- Problem to work on -
Take from the data every line in which the word "none" is found.

- Given records -
----
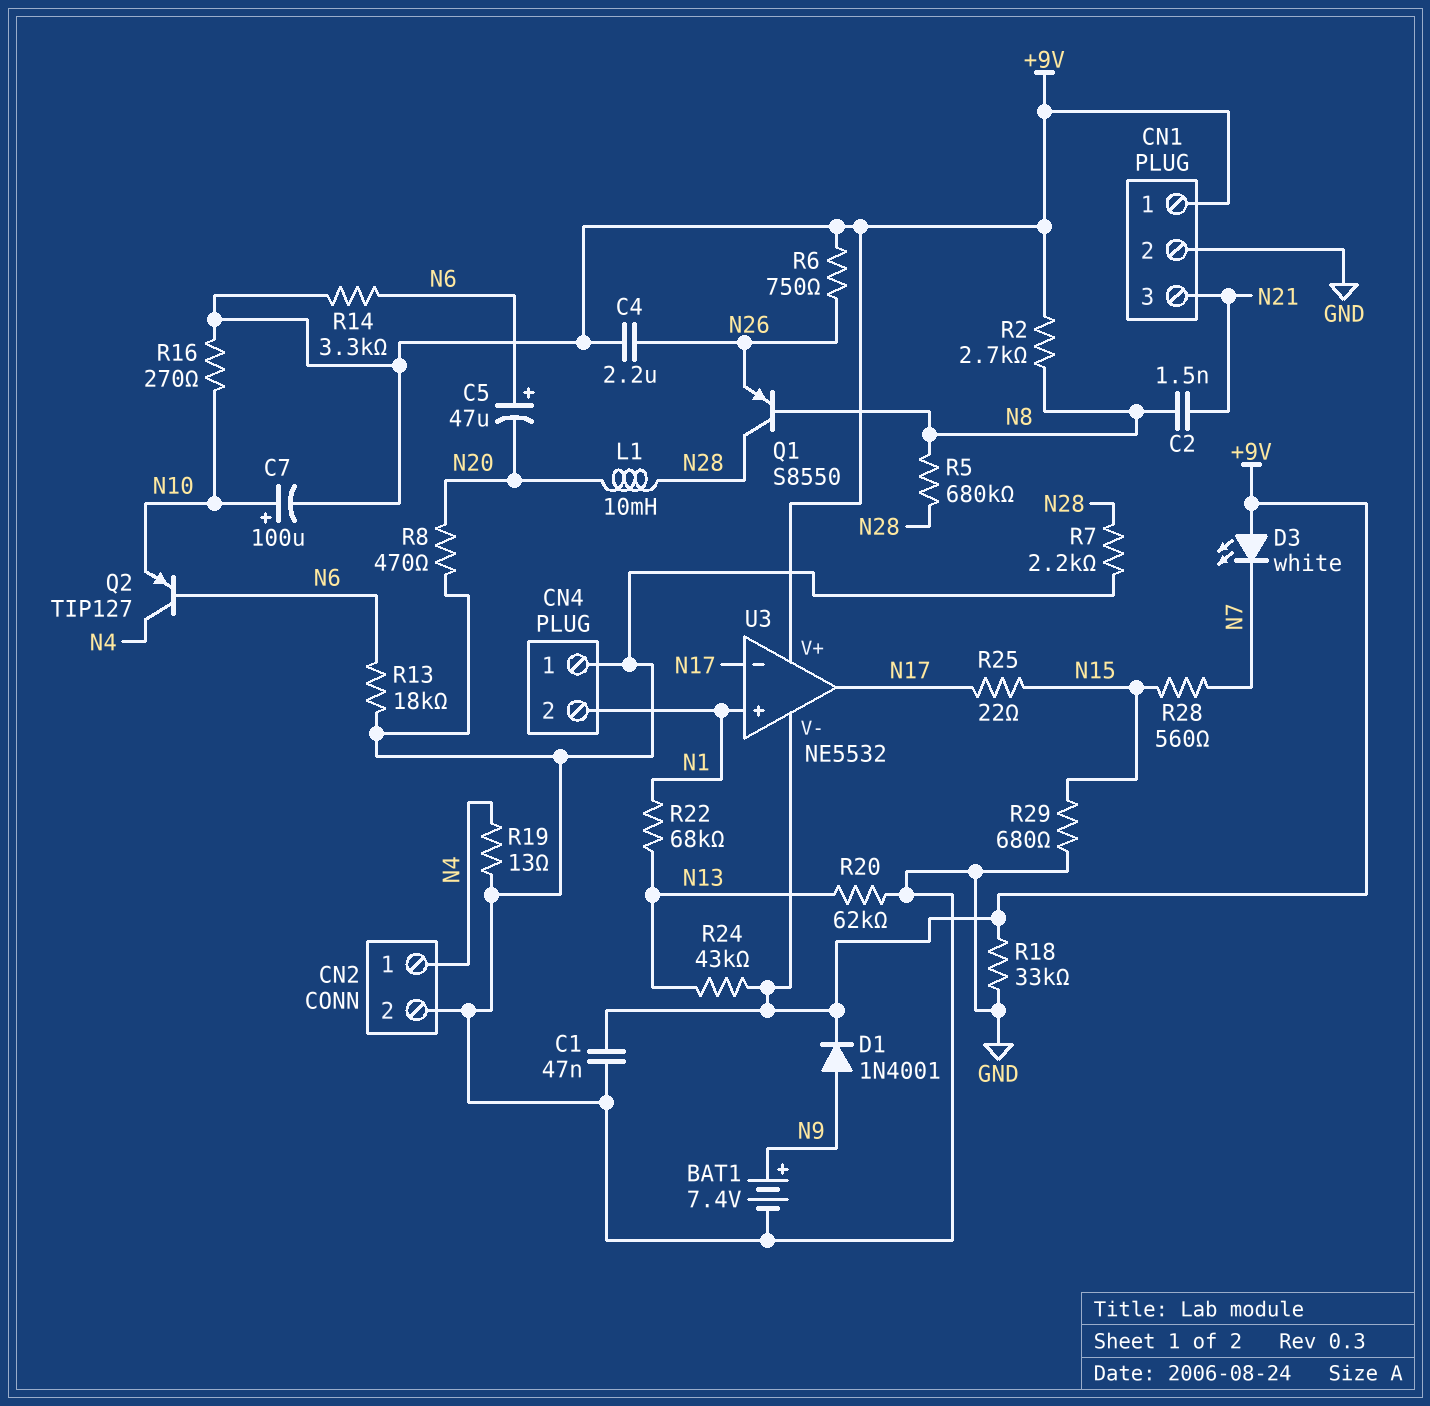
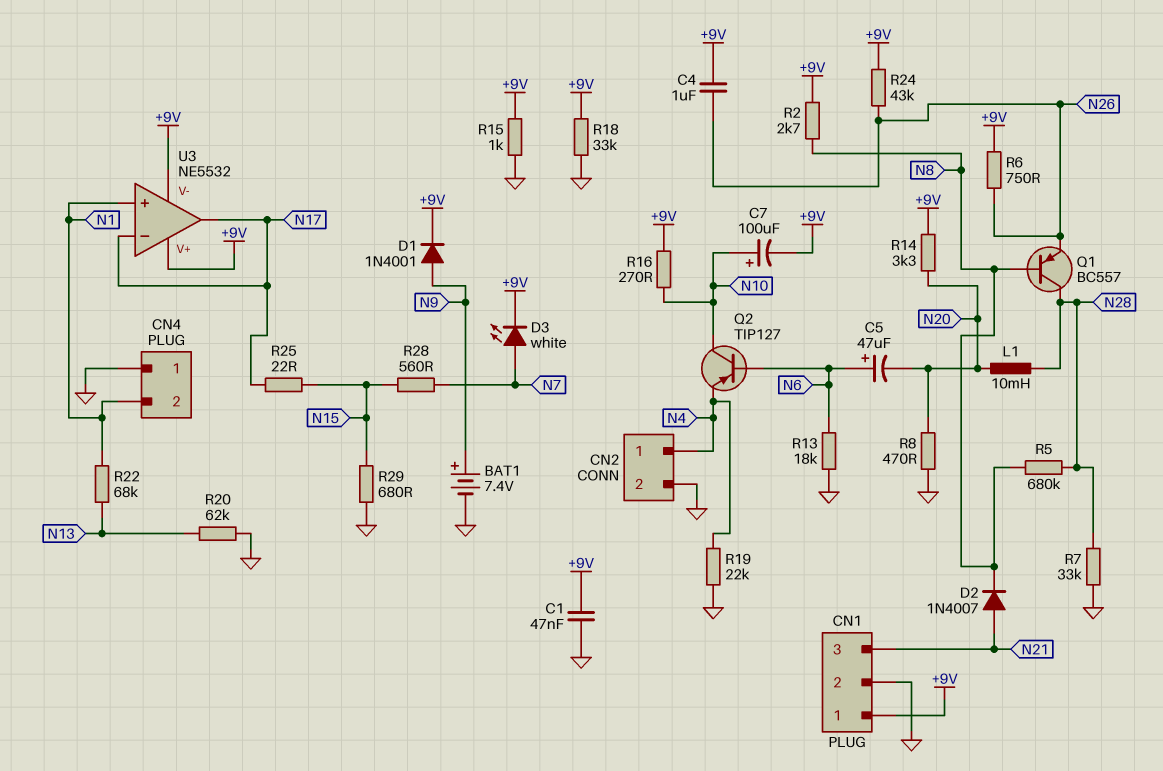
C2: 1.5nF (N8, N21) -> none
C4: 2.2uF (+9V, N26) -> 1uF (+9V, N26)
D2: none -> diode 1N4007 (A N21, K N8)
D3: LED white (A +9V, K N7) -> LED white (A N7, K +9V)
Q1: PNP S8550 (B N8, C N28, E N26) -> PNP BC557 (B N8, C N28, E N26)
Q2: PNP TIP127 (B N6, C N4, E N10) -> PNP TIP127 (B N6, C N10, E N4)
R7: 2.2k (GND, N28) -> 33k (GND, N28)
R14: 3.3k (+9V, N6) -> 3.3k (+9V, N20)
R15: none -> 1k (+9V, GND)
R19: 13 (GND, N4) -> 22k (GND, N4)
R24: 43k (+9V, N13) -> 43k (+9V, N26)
----
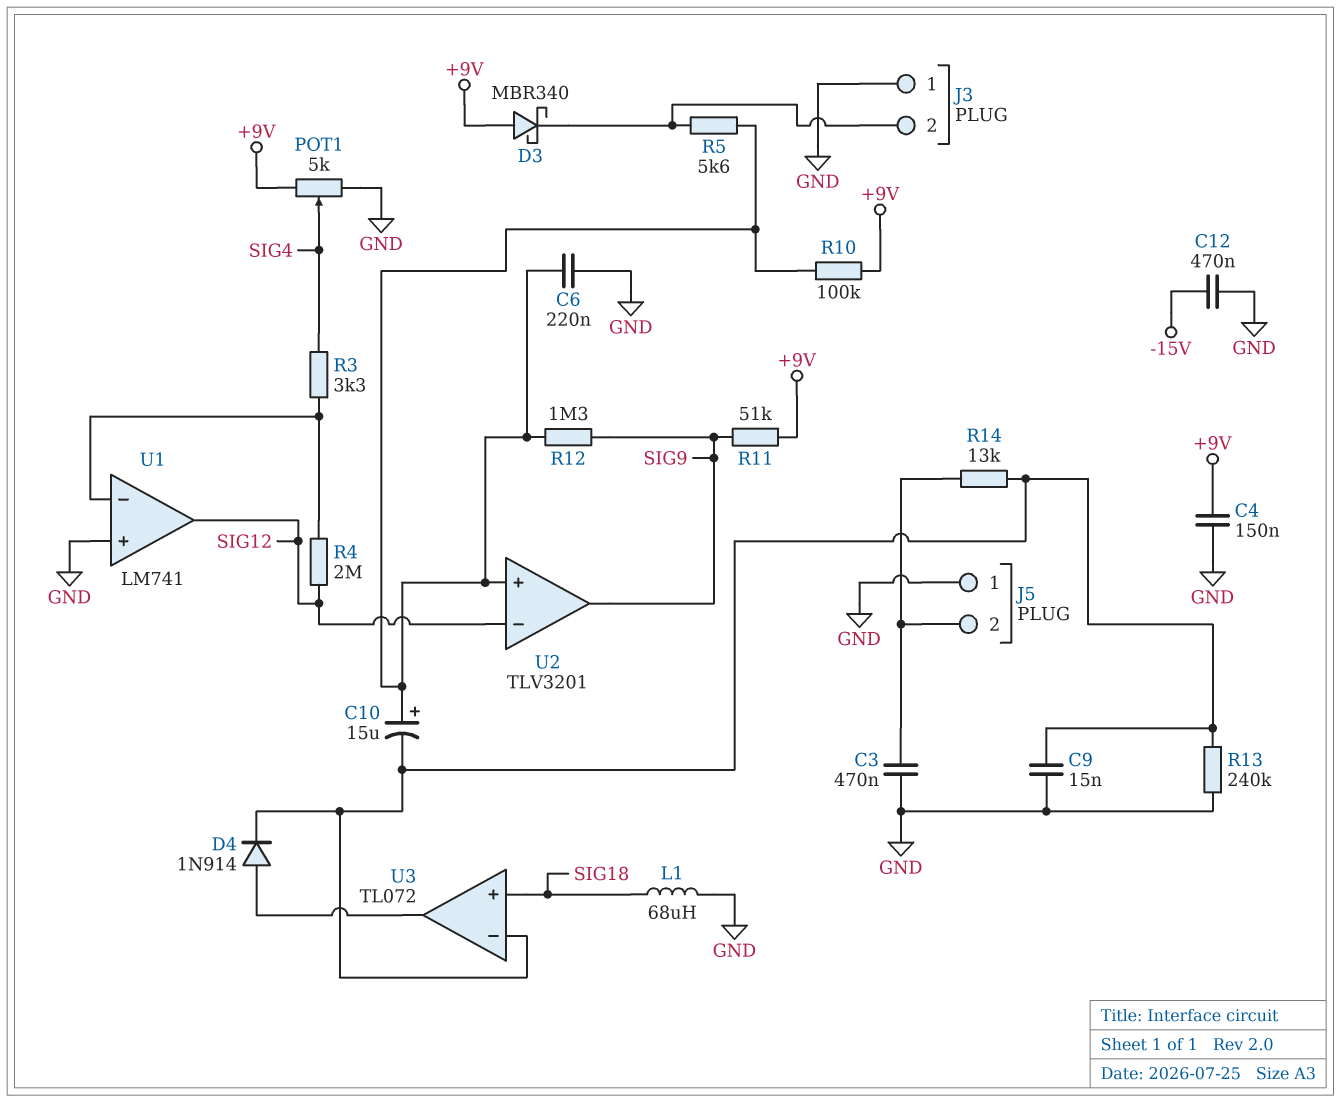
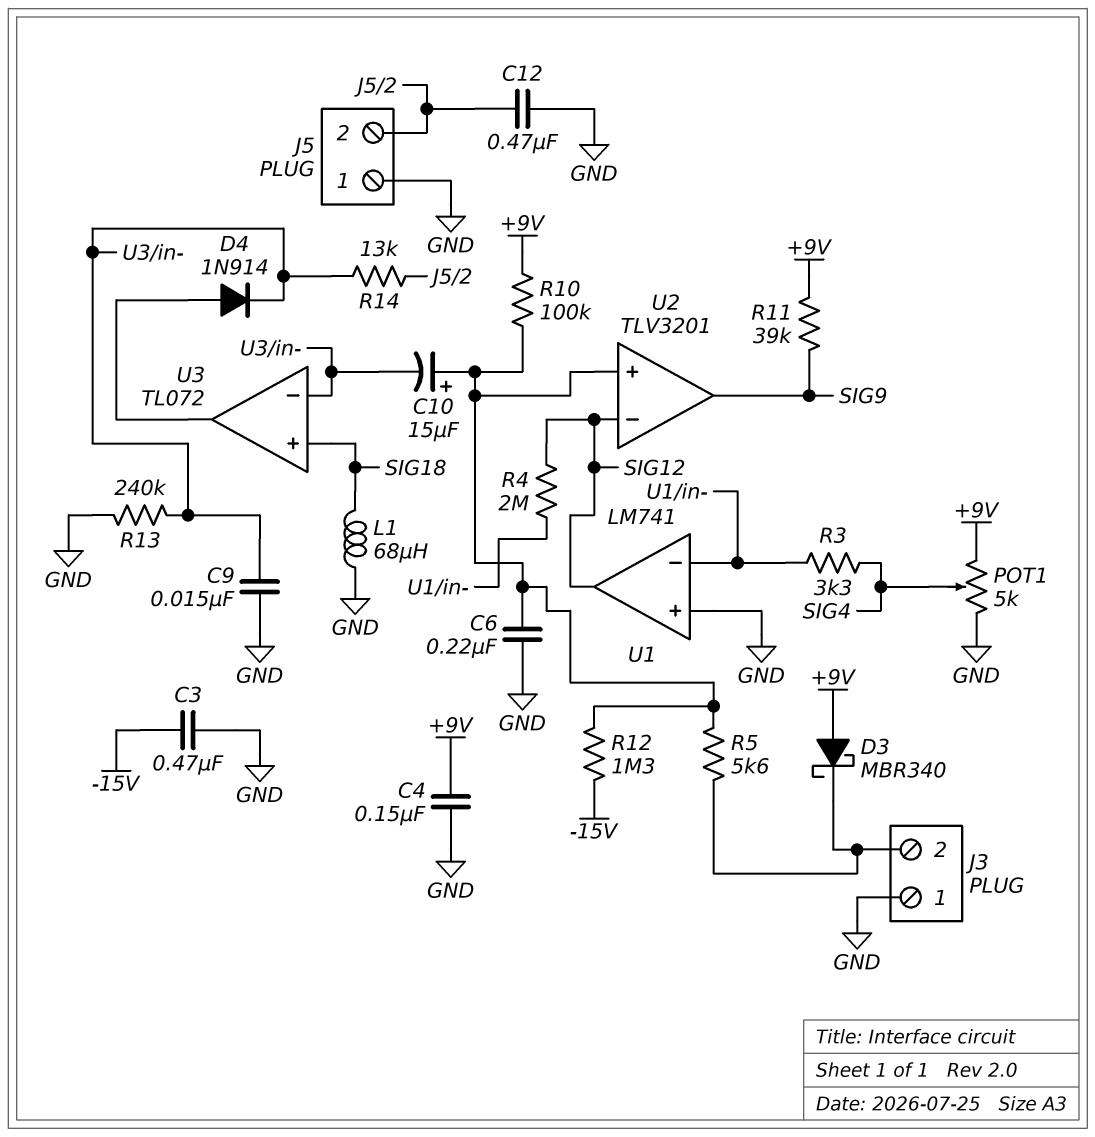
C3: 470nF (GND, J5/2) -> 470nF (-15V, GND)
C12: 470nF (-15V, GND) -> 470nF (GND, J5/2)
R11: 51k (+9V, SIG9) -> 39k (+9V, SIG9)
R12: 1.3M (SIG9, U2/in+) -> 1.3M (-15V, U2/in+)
----
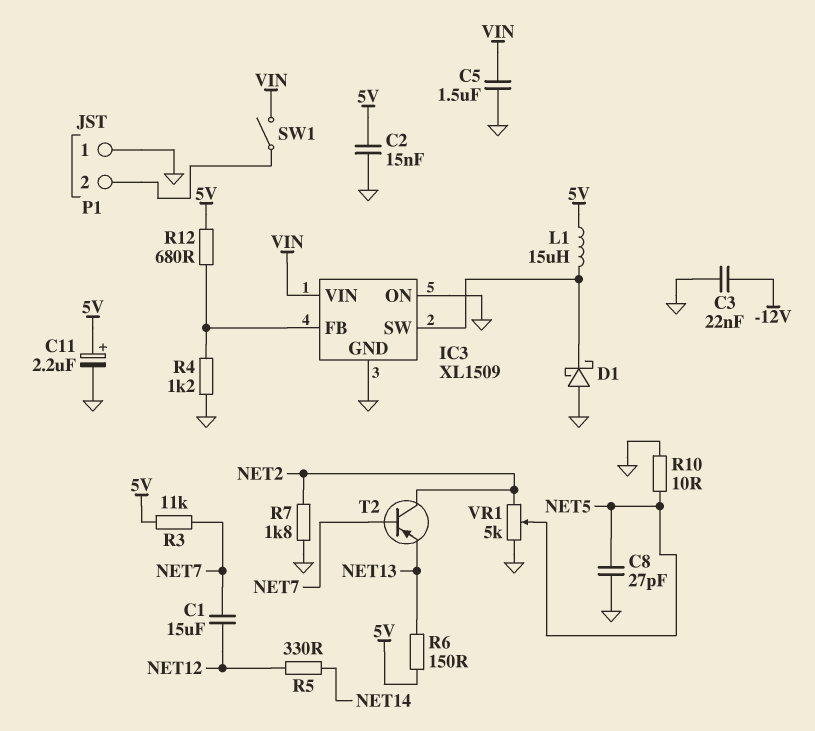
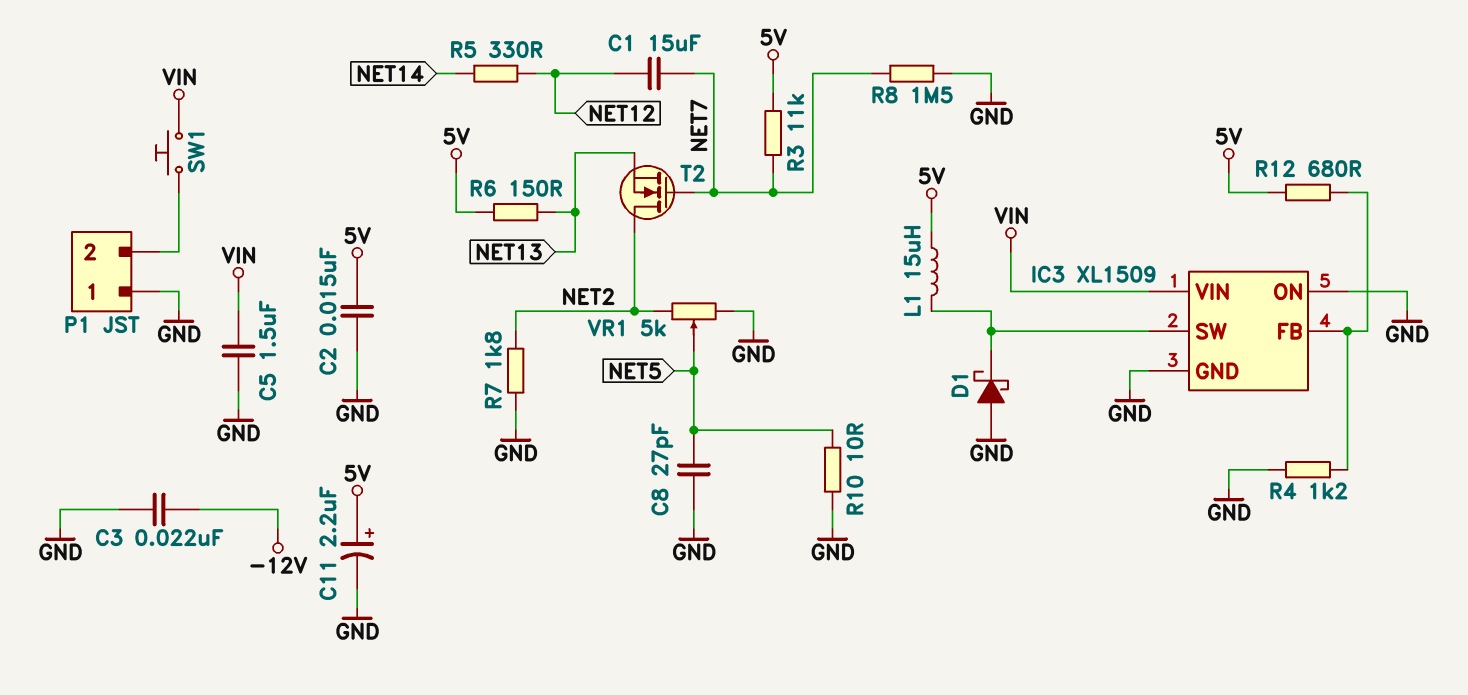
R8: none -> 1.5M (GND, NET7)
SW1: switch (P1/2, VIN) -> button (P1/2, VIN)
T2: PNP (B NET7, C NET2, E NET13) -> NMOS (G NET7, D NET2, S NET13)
----
- Response below -
C2: 1.5nF (N8, N21) -> none
D2: none -> diode 1N4007 (A N21, K N8)
R15: none -> 1k (+9V, GND)
R8: none -> 1.5M (GND, NET7)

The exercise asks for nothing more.